▶ [Exercise data]:
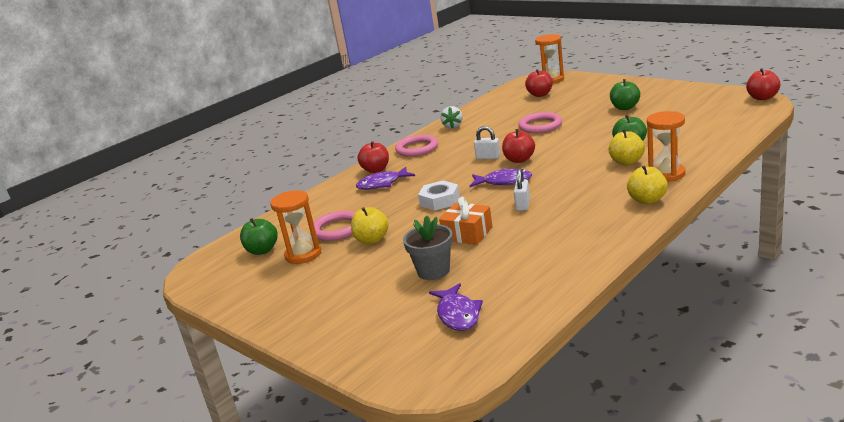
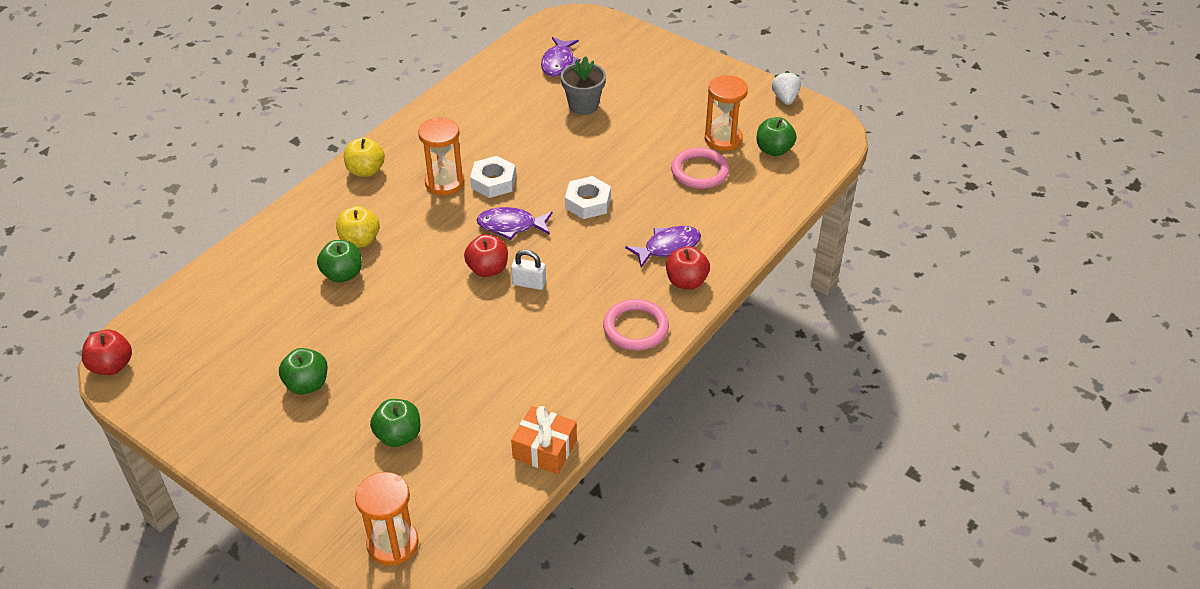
camera: 170 degrees right, 20 degrees up
yellow apple [351,207,389,244] -> none
purple fish [429,283,483,331] -> purple fish turned 150 degrees counterclockwise [541,37,581,77]
orange gift [439,197,493,245] -> orange gift moved to [511,406,577,474]
white strawberry [440,106,463,129] -> white strawberry moved to [772,71,801,105]
white padlock [514,169,530,211] -> white nut [470,156,516,198]
pink ring [518,112,562,133] -> none
red apple [525,69,553,97] -> none
orange hourglass [647,111,685,182] -> orange hourglass moved to [418,117,465,195]
none -> green apple [370,399,420,447]

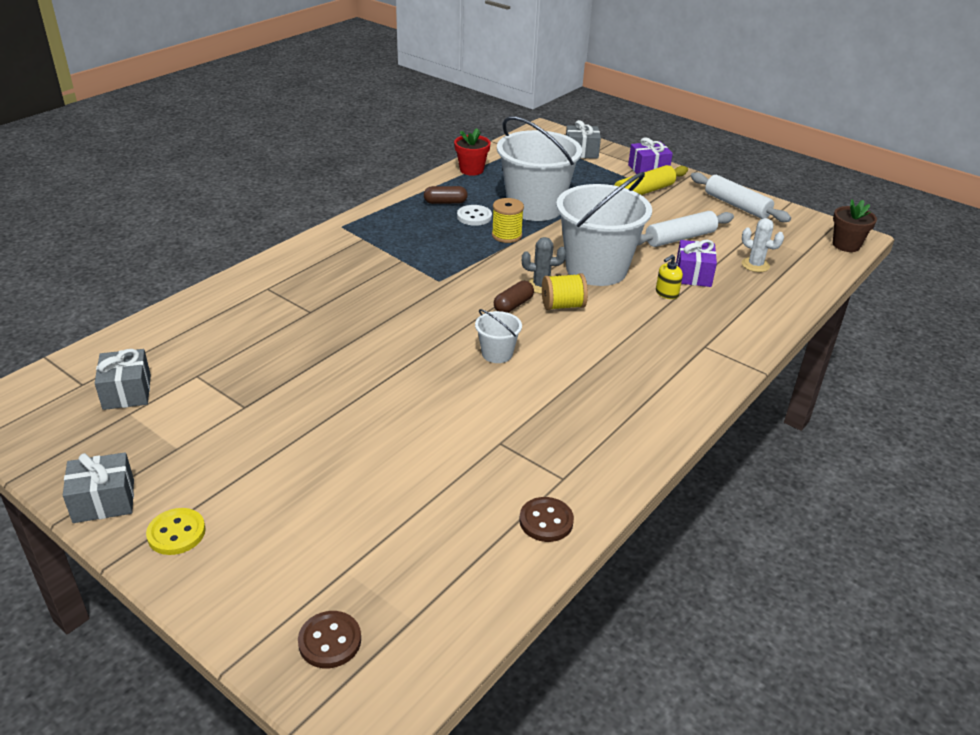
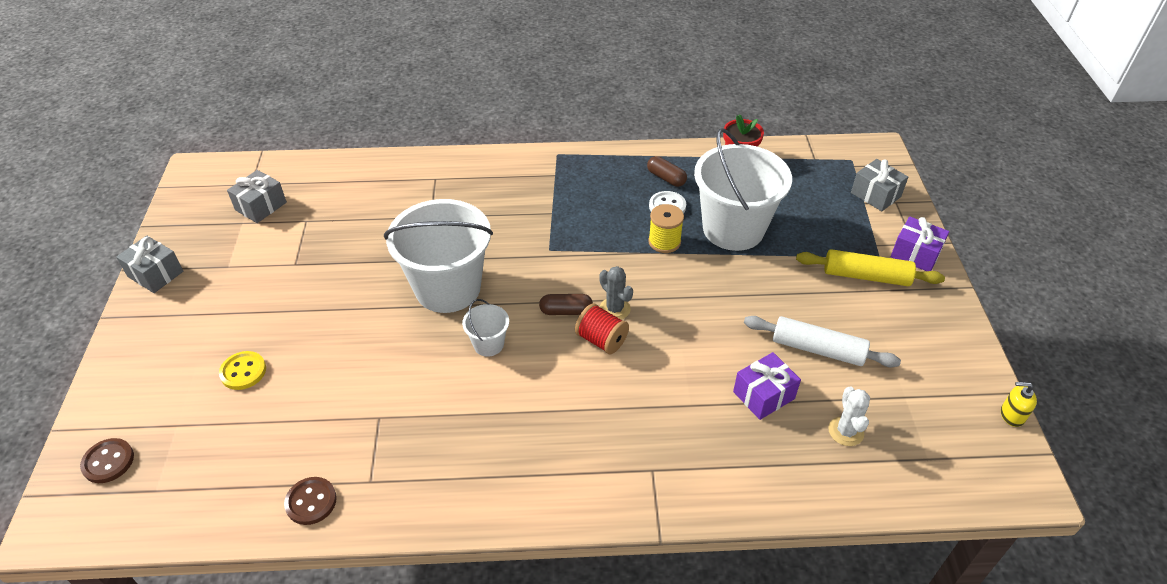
camera: 50 degrees right, 10 degrees up
yellow button [146,508,206,555] -> yellow button moved to [219,351,266,390]
yellow spool [542,273,588,310] -> red spool [575,303,629,354]
white bucket [556,172,652,286] -> white bucket moved to [384,199,493,313]
yellow soap dispenser [656,254,683,299] -> yellow soap dispenser moved to [1001,382,1037,427]
white rolling pin [691,172,791,222] -> none
brown flower pot [833,199,877,252] -> none

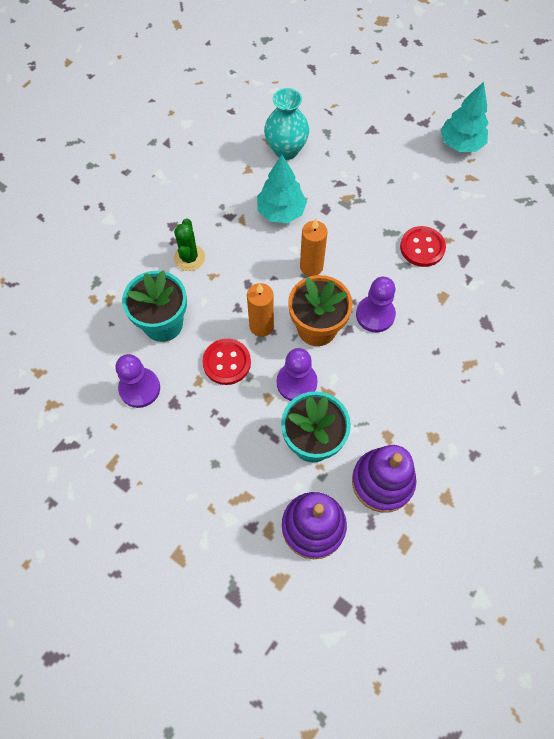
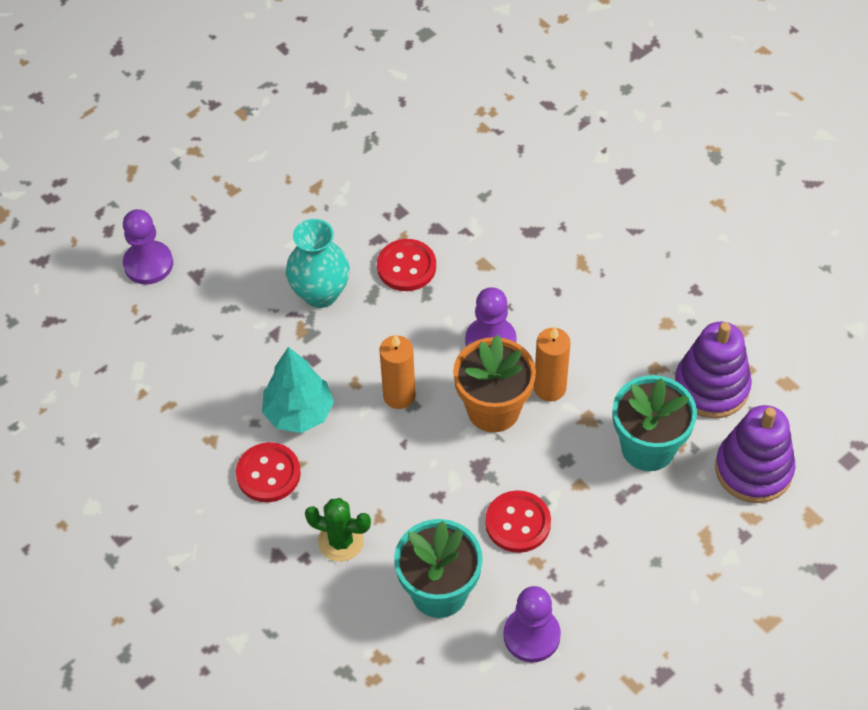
camera: 75 degrees left, 10 degrees down
orange candle [247,283,274,337] -> orange candle moved to [534,326,571,401]
turquoise vase [264,88,309,160] -> turquoise vase moved to [286,219,350,308]
purple pawn [277,348,318,401] -> purple pawn moved to [123,209,173,285]
turquoise tree [440,81,488,152] -> none
none -> red button [236,442,301,502]

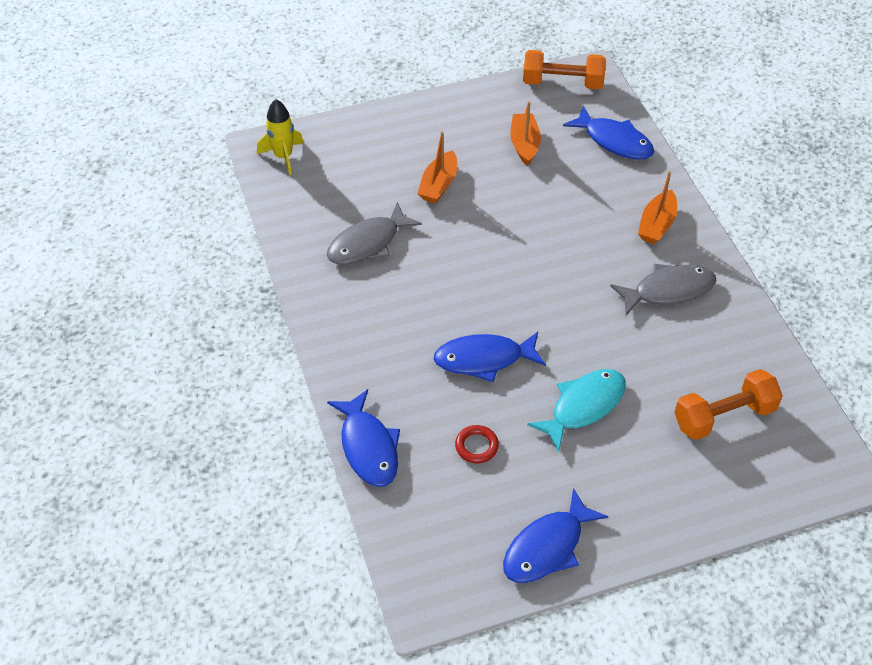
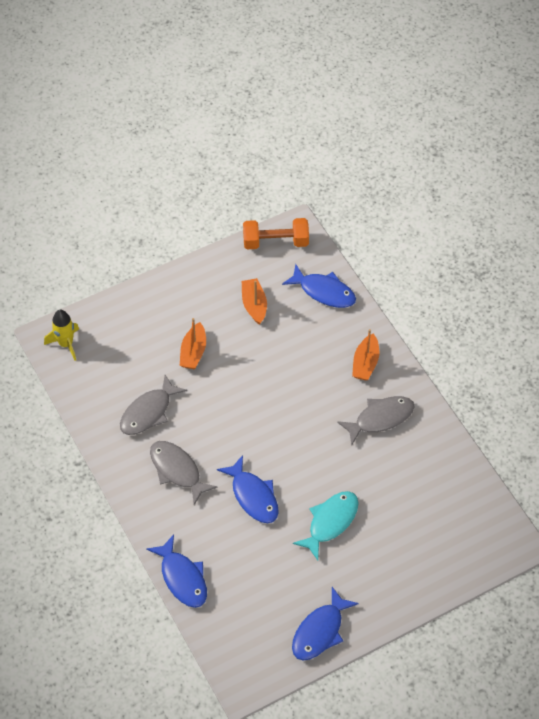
camera: 10 degrees left, 5 degrees up
blue fish [434,332,546,382] -> blue fish turned 105 degrees counterclockwise [217,455,279,523]
red ring [455,425,499,463] -> none
orange dumbbell [674,369,783,440] -> none
none -> grey fish [150,441,218,505]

▶ [Exercise directions]: In the records above, find each line with the string "turquoise" and list it.

▶ [Output for this task]:
turquoise vase [264,88,309,160] -> turquoise vase moved to [286,219,350,308]
turquoise tree [440,81,488,152] -> none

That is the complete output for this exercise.